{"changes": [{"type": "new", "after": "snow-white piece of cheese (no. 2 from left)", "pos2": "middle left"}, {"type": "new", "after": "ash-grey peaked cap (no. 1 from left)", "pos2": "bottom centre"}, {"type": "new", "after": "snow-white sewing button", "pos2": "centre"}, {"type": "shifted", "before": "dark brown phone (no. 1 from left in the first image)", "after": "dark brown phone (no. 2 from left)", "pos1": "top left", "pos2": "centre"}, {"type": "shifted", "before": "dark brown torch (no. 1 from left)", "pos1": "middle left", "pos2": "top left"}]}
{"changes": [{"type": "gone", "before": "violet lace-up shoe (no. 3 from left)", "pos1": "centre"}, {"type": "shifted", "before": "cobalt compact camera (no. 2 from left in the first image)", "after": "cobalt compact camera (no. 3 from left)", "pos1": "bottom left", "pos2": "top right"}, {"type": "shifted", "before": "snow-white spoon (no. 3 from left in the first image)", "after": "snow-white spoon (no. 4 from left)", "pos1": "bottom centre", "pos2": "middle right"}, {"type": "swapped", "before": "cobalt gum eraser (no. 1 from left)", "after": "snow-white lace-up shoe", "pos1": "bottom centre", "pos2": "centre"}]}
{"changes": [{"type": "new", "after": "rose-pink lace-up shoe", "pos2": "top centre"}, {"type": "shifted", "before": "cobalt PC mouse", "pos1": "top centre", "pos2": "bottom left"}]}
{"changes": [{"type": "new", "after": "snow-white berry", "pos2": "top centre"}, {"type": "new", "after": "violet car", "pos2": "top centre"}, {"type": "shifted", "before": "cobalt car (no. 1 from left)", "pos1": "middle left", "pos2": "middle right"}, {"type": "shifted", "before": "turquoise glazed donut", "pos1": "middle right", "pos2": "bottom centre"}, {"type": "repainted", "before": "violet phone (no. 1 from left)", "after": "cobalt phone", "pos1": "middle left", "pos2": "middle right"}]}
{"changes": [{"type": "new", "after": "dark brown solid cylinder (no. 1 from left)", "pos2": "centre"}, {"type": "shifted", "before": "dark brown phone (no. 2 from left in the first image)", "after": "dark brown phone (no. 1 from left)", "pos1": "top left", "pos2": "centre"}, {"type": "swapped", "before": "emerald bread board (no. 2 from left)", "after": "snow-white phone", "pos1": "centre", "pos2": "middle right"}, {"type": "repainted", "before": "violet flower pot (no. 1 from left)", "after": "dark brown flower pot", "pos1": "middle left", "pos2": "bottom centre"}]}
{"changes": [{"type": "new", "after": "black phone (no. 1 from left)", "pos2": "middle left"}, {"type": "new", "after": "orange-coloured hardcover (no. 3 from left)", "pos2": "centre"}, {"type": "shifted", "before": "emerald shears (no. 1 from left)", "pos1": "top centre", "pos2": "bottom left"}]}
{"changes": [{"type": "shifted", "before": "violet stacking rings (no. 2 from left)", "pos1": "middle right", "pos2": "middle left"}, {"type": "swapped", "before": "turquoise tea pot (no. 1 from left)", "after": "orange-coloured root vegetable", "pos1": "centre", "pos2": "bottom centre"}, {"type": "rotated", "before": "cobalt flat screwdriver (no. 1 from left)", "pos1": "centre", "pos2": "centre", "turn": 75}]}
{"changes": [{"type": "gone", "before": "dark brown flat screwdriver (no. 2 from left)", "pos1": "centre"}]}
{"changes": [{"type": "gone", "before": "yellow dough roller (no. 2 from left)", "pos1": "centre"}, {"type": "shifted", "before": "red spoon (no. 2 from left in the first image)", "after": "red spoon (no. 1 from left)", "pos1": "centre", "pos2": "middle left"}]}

******

Line by line, repeat everything in the records verbatim.

RESPONSE TO THE EXERCISE:
{"changes": [{"type": "new", "after": "snow-white piece of cheese (no. 2 from left)", "pos2": "middle left"}, {"type": "new", "after": "ash-grey peaked cap (no. 1 from left)", "pos2": "bottom centre"}, {"type": "new", "after": "snow-white sewing button", "pos2": "centre"}, {"type": "shifted", "before": "dark brown phone (no. 1 from left in the first image)", "after": "dark brown phone (no. 2 from left)", "pos1": "top left", "pos2": "centre"}, {"type": "shifted", "before": "dark brown torch (no. 1 from left)", "pos1": "middle left", "pos2": "top left"}]}
{"changes": [{"type": "gone", "before": "violet lace-up shoe (no. 3 from left)", "pos1": "centre"}, {"type": "shifted", "before": "cobalt compact camera (no. 2 from left in the first image)", "after": "cobalt compact camera (no. 3 from left)", "pos1": "bottom left", "pos2": "top right"}, {"type": "shifted", "before": "snow-white spoon (no. 3 from left in the first image)", "after": "snow-white spoon (no. 4 from left)", "pos1": "bottom centre", "pos2": "middle right"}, {"type": "swapped", "before": "cobalt gum eraser (no. 1 from left)", "after": "snow-white lace-up shoe", "pos1": "bottom centre", "pos2": "centre"}]}
{"changes": [{"type": "new", "after": "rose-pink lace-up shoe", "pos2": "top centre"}, {"type": "shifted", "before": "cobalt PC mouse", "pos1": "top centre", "pos2": "bottom left"}]}
{"changes": [{"type": "new", "after": "snow-white berry", "pos2": "top centre"}, {"type": "new", "after": "violet car", "pos2": "top centre"}, {"type": "shifted", "before": "cobalt car (no. 1 from left)", "pos1": "middle left", "pos2": "middle right"}, {"type": "shifted", "before": "turquoise glazed donut", "pos1": "middle right", "pos2": "bottom centre"}, {"type": "repainted", "before": "violet phone (no. 1 from left)", "after": "cobalt phone", "pos1": "middle left", "pos2": "middle right"}]}
{"changes": [{"type": "new", "after": "dark brown solid cylinder (no. 1 from left)", "pos2": "centre"}, {"type": "shifted", "before": "dark brown phone (no. 2 from left in the first image)", "after": "dark brown phone (no. 1 from left)", "pos1": "top left", "pos2": "centre"}, {"type": "swapped", "before": "emerald bread board (no. 2 from left)", "after": "snow-white phone", "pos1": "centre", "pos2": "middle right"}, {"type": "repainted", "before": "violet flower pot (no. 1 from left)", "after": "dark brown flower pot", "pos1": "middle left", "pos2": "bottom centre"}]}
{"changes": [{"type": "new", "after": "black phone (no. 1 from left)", "pos2": "middle left"}, {"type": "new", "after": "orange-coloured hardcover (no. 3 from left)", "pos2": "centre"}, {"type": "shifted", "before": "emerald shears (no. 1 from left)", "pos1": "top centre", "pos2": "bottom left"}]}
{"changes": [{"type": "shifted", "before": "violet stacking rings (no. 2 from left)", "pos1": "middle right", "pos2": "middle left"}, {"type": "swapped", "before": "turquoise tea pot (no. 1 from left)", "after": "orange-coloured root vegetable", "pos1": "centre", "pos2": "bottom centre"}, {"type": "rotated", "before": "cobalt flat screwdriver (no. 1 from left)", "pos1": "centre", "pos2": "centre", "turn": 75}]}
{"changes": [{"type": "gone", "before": "dark brown flat screwdriver (no. 2 from left)", "pos1": "centre"}]}
{"changes": [{"type": "gone", "before": "yellow dough roller (no. 2 from left)", "pos1": "centre"}, {"type": "shifted", "before": "red spoon (no. 2 from left in the first image)", "after": "red spoon (no. 1 from left)", "pos1": "centre", "pos2": "middle left"}]}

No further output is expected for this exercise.